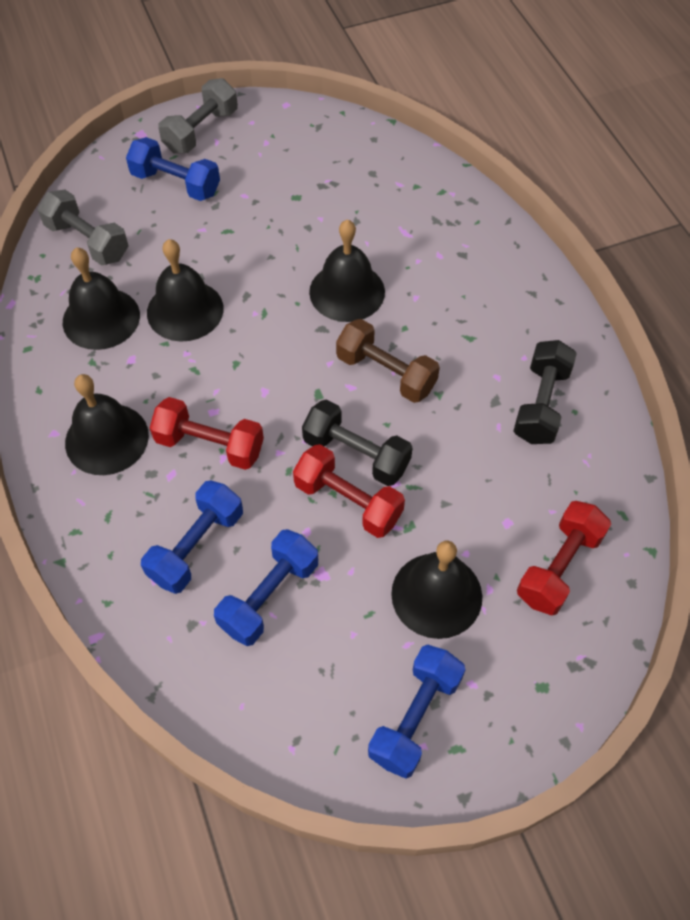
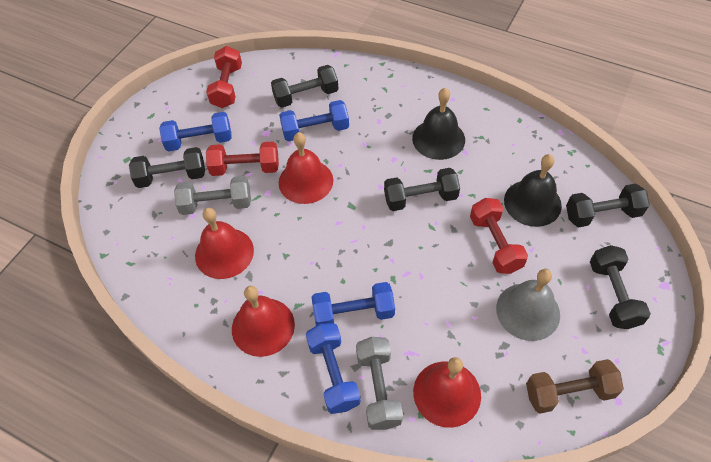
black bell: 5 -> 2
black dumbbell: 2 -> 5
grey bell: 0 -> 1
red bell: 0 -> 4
******
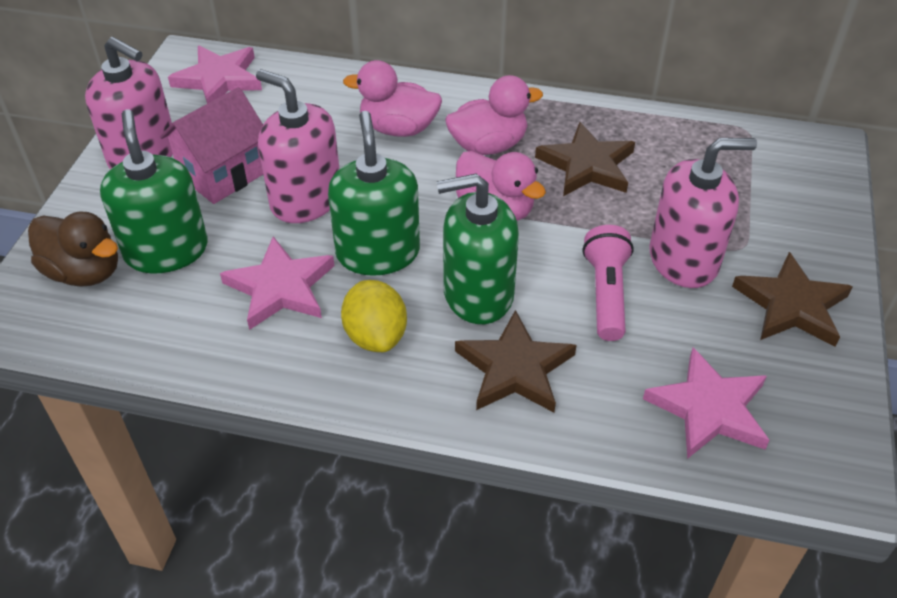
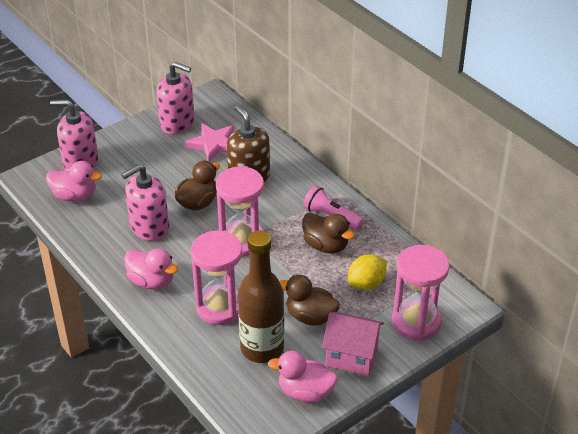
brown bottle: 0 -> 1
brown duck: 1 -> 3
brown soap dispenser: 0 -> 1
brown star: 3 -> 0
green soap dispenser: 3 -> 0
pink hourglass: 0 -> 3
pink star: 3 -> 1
******
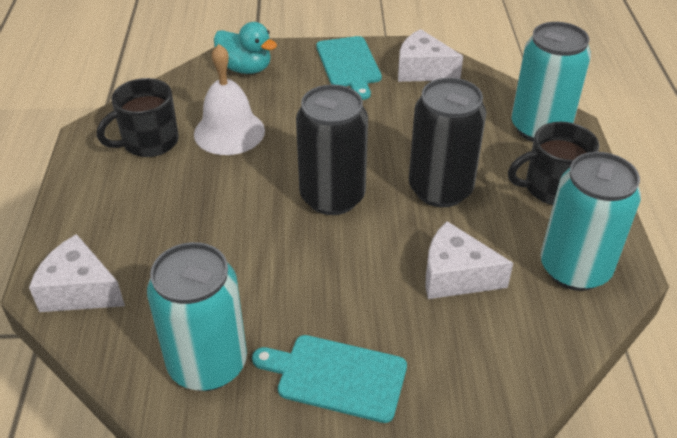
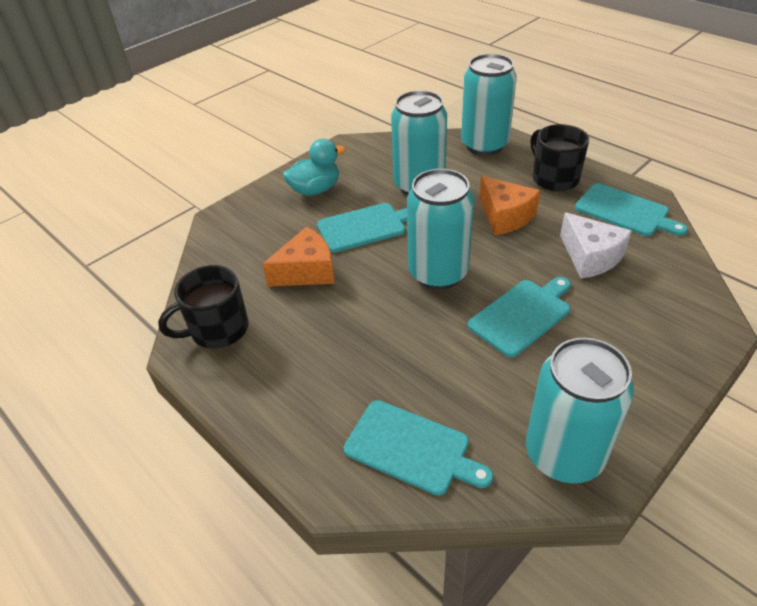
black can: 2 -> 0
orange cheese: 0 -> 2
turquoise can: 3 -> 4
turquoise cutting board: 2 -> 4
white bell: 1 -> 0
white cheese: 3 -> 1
******
**Your goal**: Keep both end lines and retype everything in the records above from the line containing "brown soap dispenser: 0 -> 1" through the line containing "pink star: 3 -> 1", exactly, with nothing else.

**Answer box**:
brown soap dispenser: 0 -> 1
brown star: 3 -> 0
green soap dispenser: 3 -> 0
pink hourglass: 0 -> 3
pink star: 3 -> 1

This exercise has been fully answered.